ABOUT THIS EXERCISE:
The response must consist of each line in the listing that has the word "drum" in it.

EXTRACTED DATA:
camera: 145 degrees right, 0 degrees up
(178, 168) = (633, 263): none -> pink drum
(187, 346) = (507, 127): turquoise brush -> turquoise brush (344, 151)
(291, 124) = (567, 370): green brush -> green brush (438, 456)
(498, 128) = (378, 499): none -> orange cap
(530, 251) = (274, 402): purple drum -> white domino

---

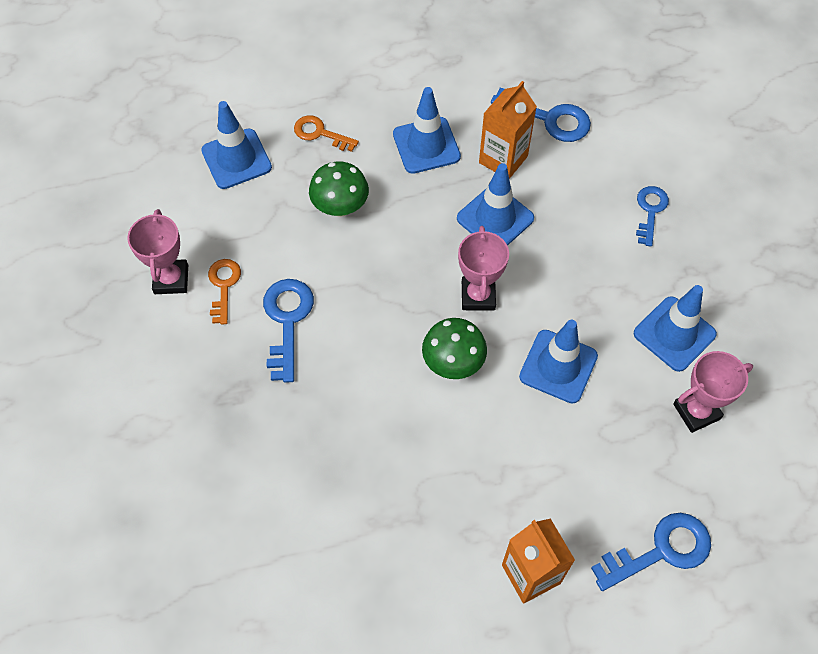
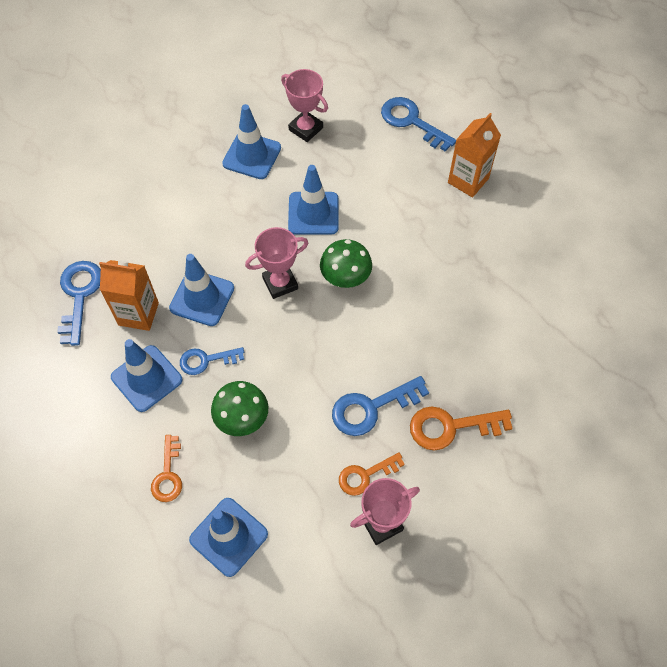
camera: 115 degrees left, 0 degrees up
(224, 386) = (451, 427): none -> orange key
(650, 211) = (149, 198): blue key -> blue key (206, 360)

...

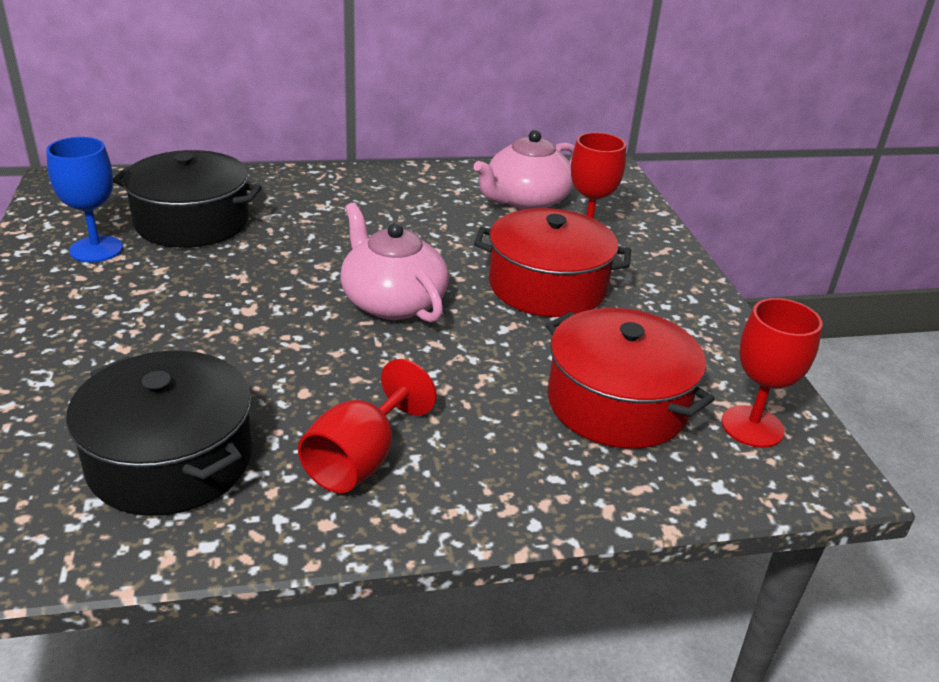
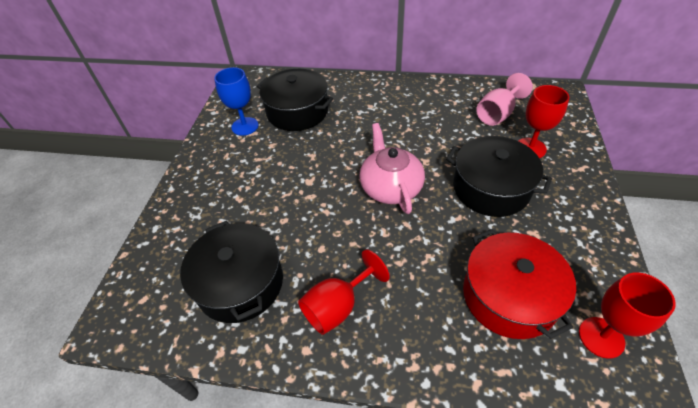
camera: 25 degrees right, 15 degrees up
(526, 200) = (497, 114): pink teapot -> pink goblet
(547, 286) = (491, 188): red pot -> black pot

EXPECTED ANSWER:
(178, 168) = (633, 263): none -> pink drum
(530, 251) = (274, 402): purple drum -> white domino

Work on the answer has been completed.